* _Provided information_
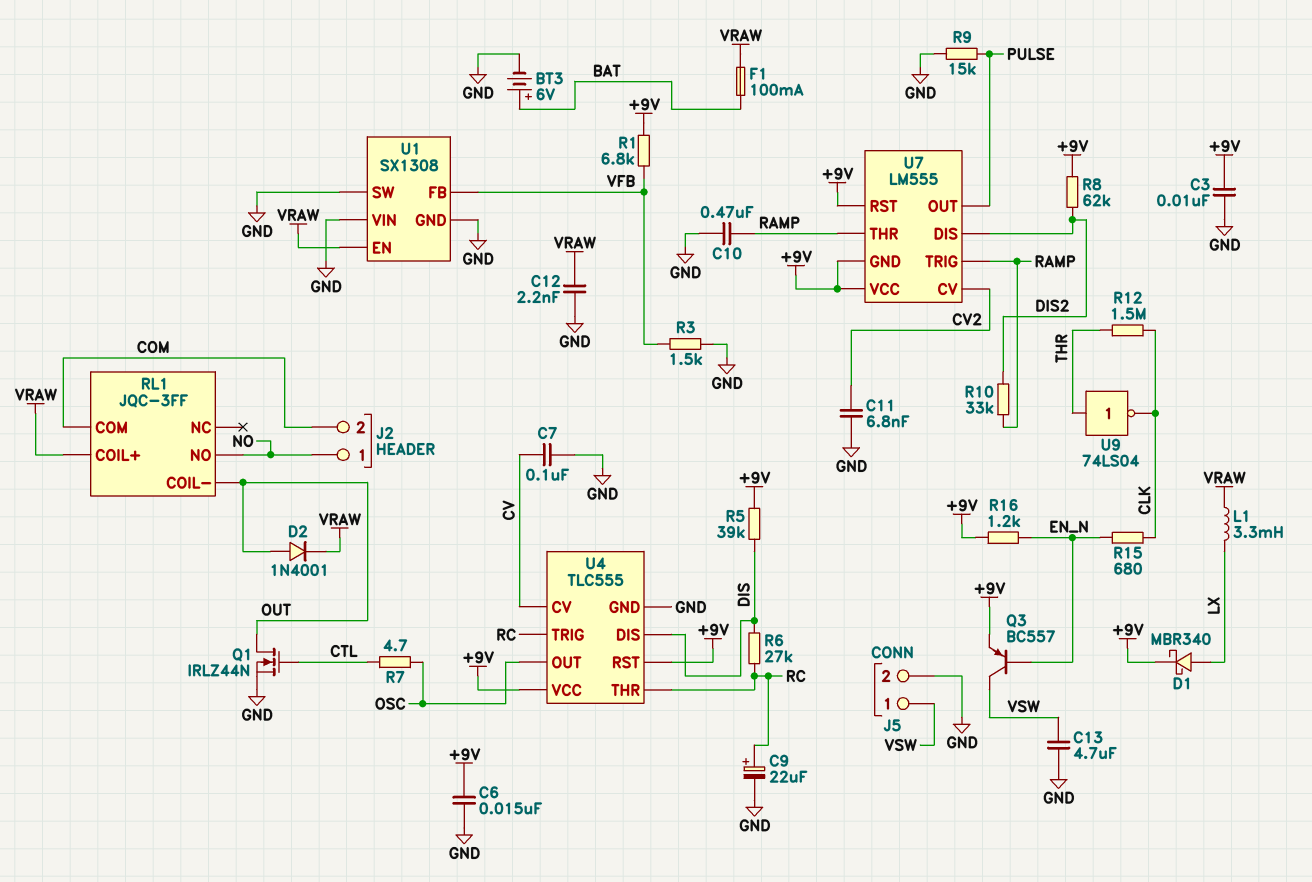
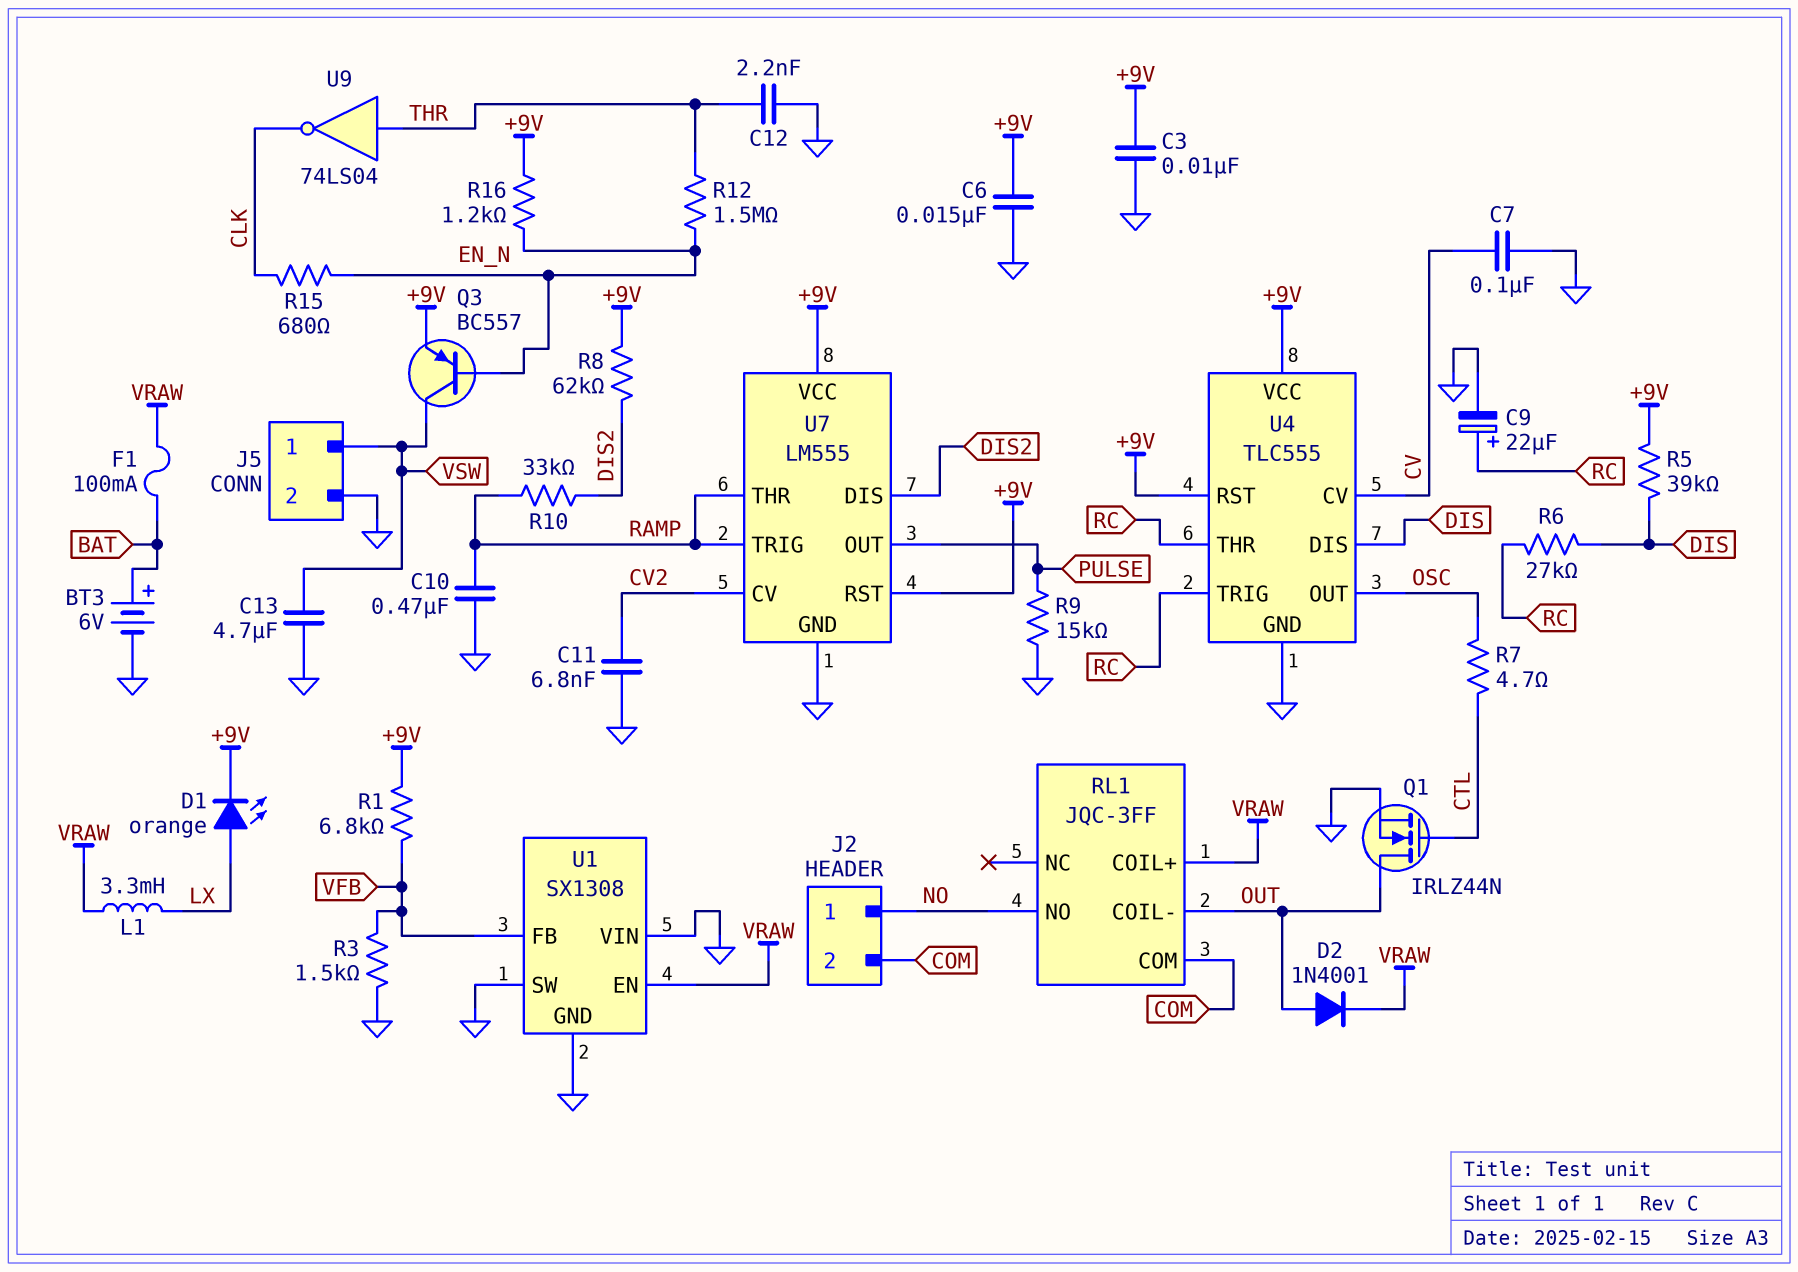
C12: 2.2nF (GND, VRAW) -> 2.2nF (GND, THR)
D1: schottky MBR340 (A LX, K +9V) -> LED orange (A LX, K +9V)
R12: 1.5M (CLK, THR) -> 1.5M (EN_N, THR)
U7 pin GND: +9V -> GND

...

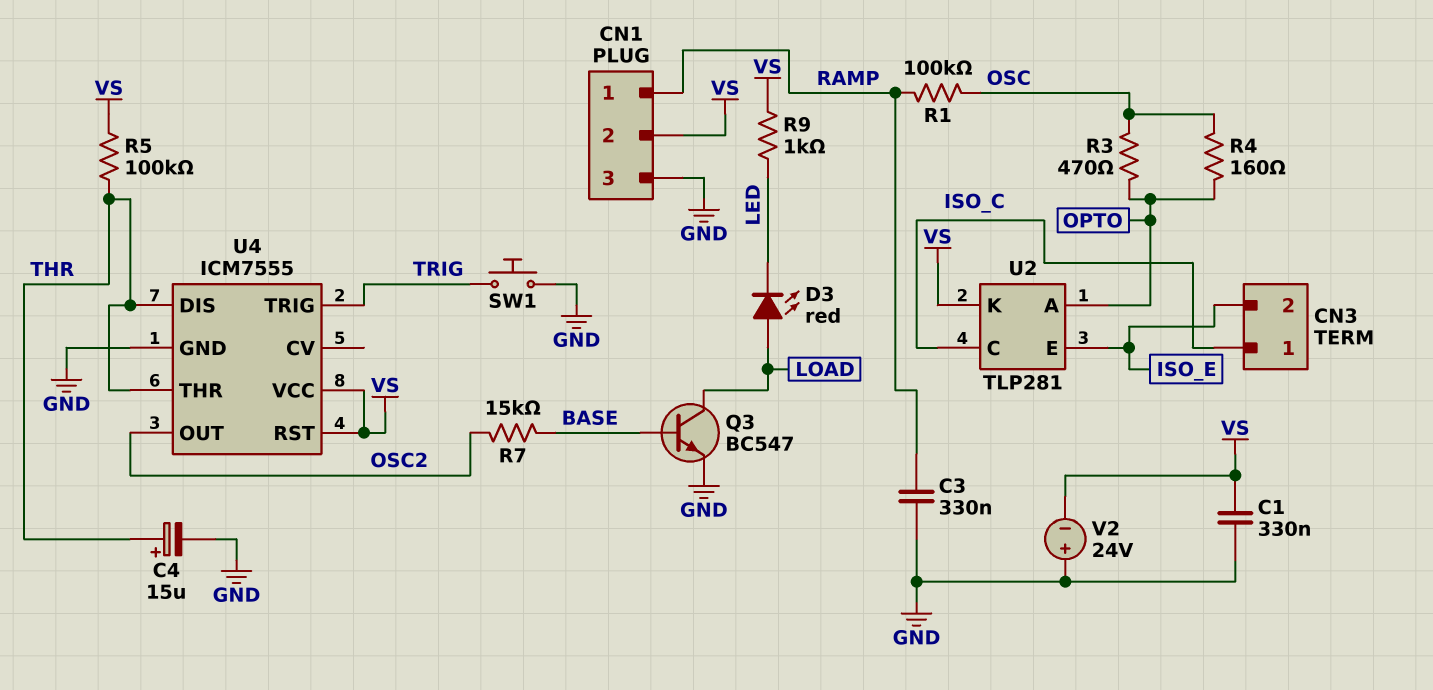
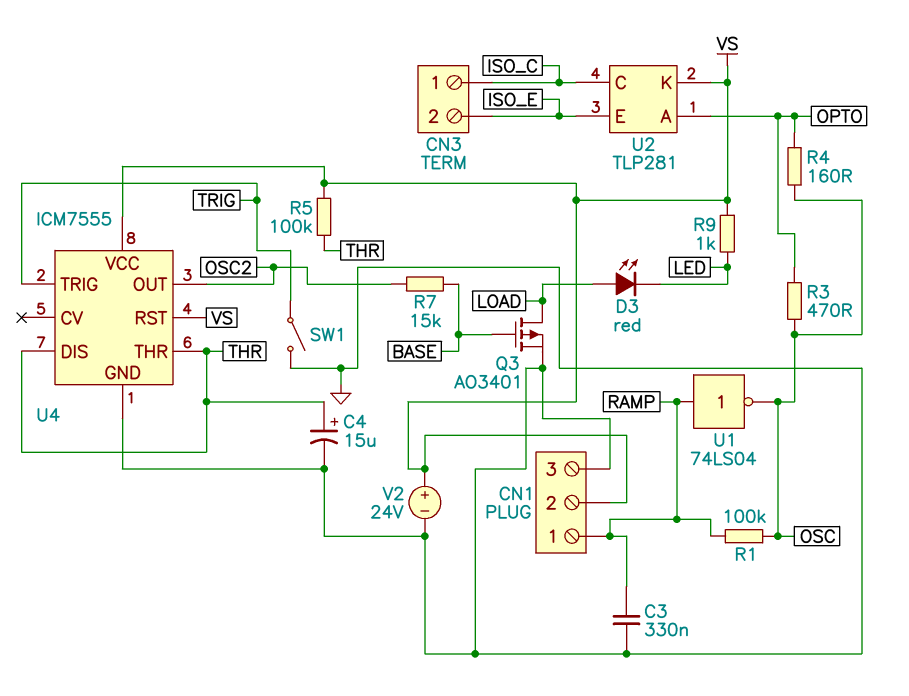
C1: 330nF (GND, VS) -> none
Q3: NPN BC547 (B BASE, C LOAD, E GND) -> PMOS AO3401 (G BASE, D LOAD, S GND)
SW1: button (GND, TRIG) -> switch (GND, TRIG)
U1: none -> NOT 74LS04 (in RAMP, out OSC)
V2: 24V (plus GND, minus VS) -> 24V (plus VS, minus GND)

* _What you need to do_
Find and copy each line of the listing above that holds the word "none".

* _Answer for this exercise_
C1: 330nF (GND, VS) -> none
U1: none -> NOT 74LS04 (in RAMP, out OSC)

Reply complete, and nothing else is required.